- [Work required]: With the images removed, return every line below exactly as it reads.

- [Extracted information]:
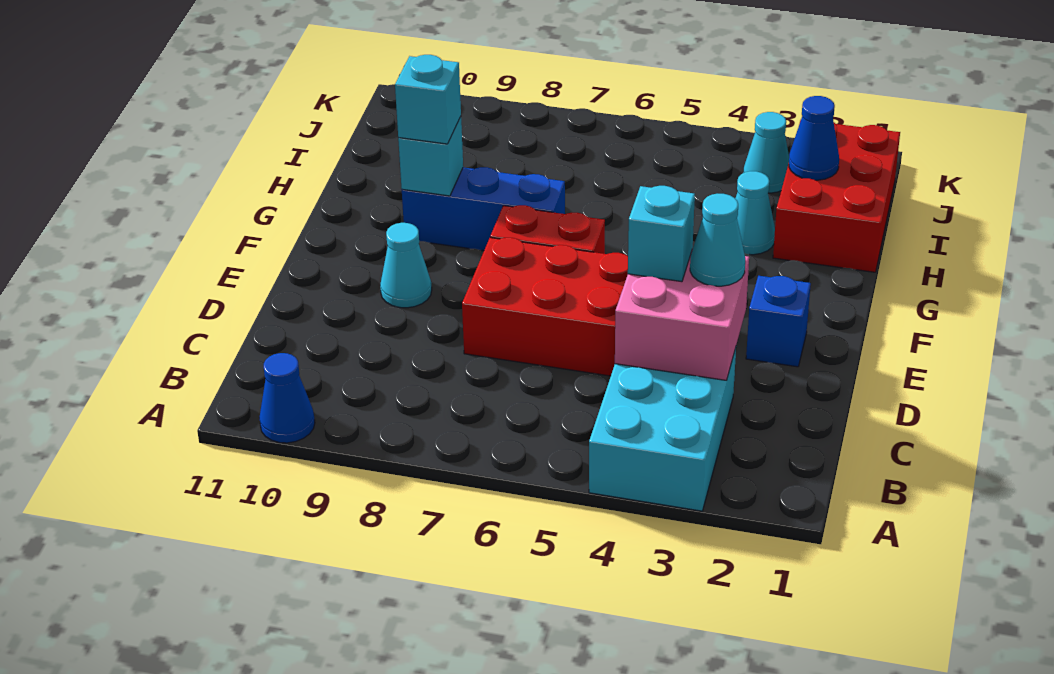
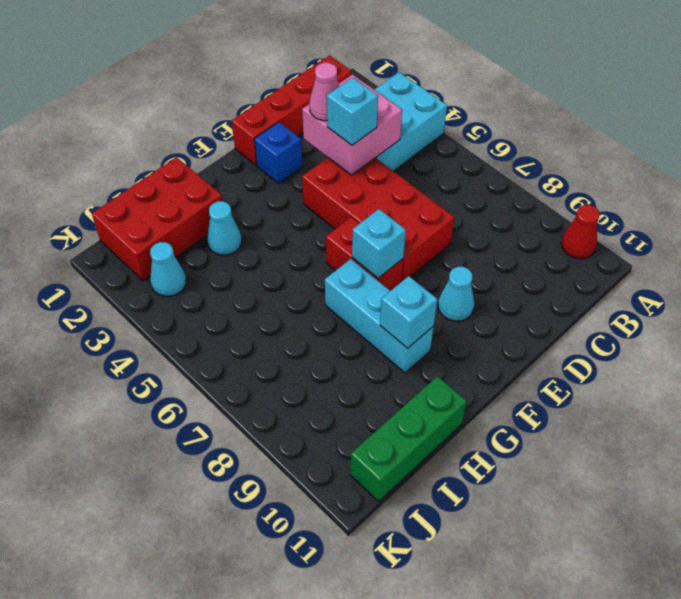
blue cone A10 level 1 -> red cone A10 level 1
none -> red brick B1:E1 level 1
cyan cone D3 level 3 -> pink cone D3 level 3
blue brick G7:G9 level 1 -> cyan brick G7:G9 level 1
cyan brick G9 level 3 -> cyan brick F7 level 2
none -> green brick H11:J11 level 1
blue cone I2 level 2 -> none

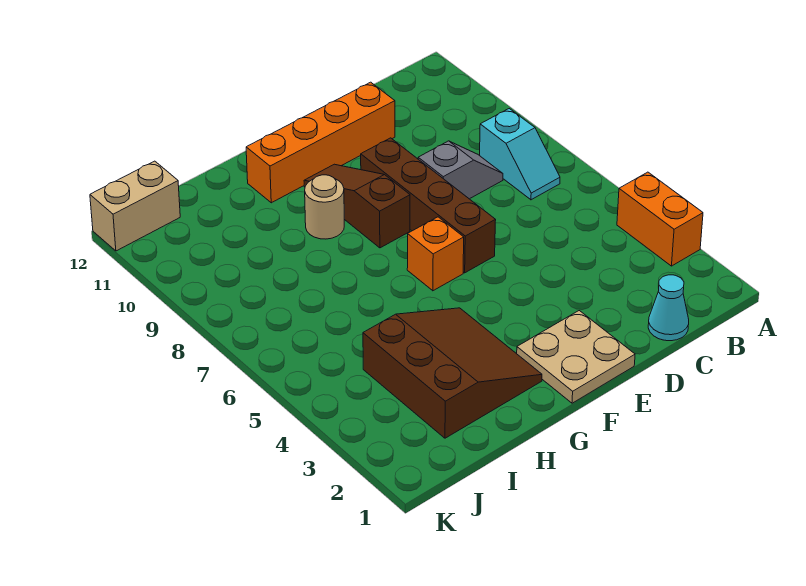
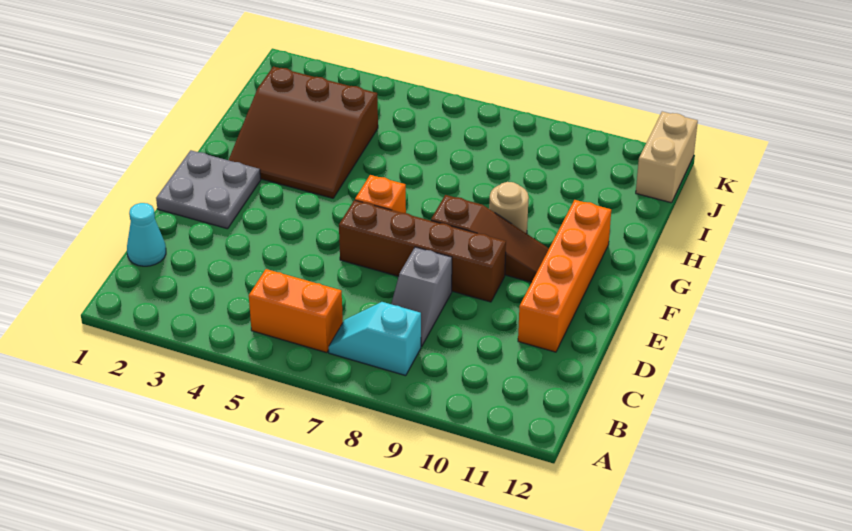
orange brick A3:A4 level 1 -> orange brick B5:B6 level 1
tan plate E1:F2 level 1 -> grey plate E1:F2 level 1

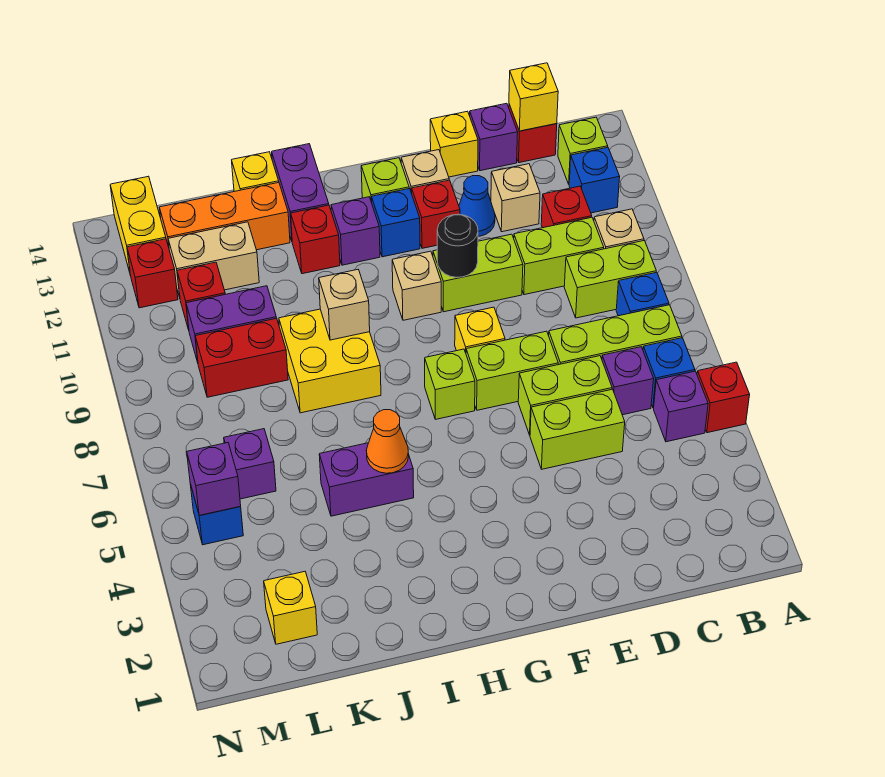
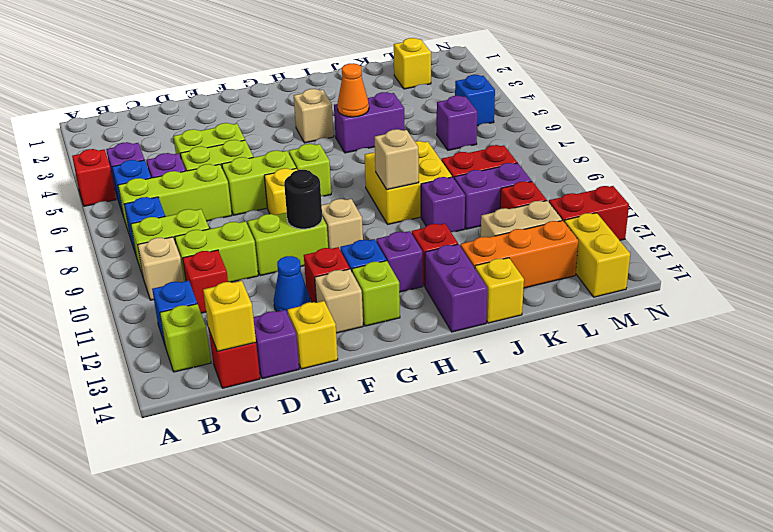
tan brick D12 level 1 -> tan brick H4 level 1
purple brick M5 level 2 -> purple brick J10 level 1
red brick M12 level 1 -> red brick M12:N12 level 1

- [Exercise answer]:
blue cone A10 level 1 -> red cone A10 level 1
none -> red brick B1:E1 level 1
cyan cone D3 level 3 -> pink cone D3 level 3
blue brick G7:G9 level 1 -> cyan brick G7:G9 level 1
cyan brick G9 level 3 -> cyan brick F7 level 2
none -> green brick H11:J11 level 1
blue cone I2 level 2 -> none

orange brick A3:A4 level 1 -> orange brick B5:B6 level 1
tan plate E1:F2 level 1 -> grey plate E1:F2 level 1

tan brick D12 level 1 -> tan brick H4 level 1
purple brick M5 level 2 -> purple brick J10 level 1
red brick M12 level 1 -> red brick M12:N12 level 1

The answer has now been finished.